(Edit tracking data)
***

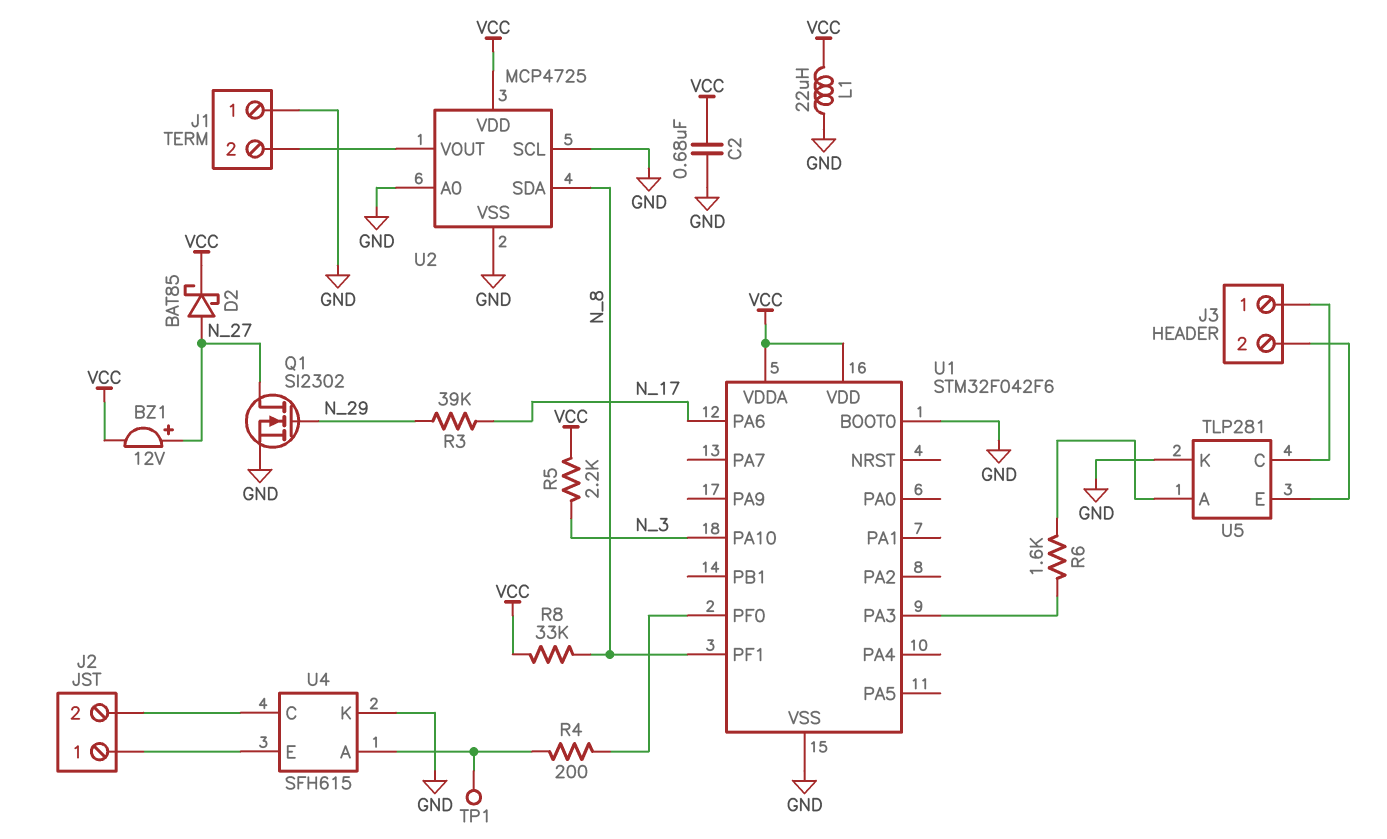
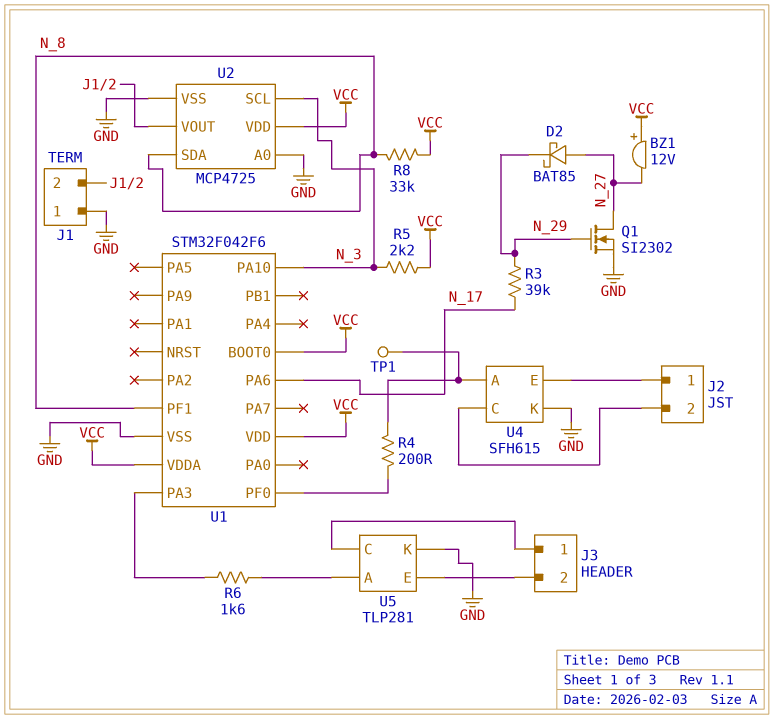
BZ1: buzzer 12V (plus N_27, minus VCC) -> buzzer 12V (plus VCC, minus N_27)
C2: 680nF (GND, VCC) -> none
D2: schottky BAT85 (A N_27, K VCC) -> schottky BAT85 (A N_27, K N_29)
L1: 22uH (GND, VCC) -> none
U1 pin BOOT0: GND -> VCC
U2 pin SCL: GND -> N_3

***

TO DO: Repeat the entries exactly and keep the pictures out of the copy.

FINAL ANSWER:
BZ1: buzzer 12V (plus N_27, minus VCC) -> buzzer 12V (plus VCC, minus N_27)
C2: 680nF (GND, VCC) -> none
D2: schottky BAT85 (A N_27, K VCC) -> schottky BAT85 (A N_27, K N_29)
L1: 22uH (GND, VCC) -> none
U1 pin BOOT0: GND -> VCC
U2 pin SCL: GND -> N_3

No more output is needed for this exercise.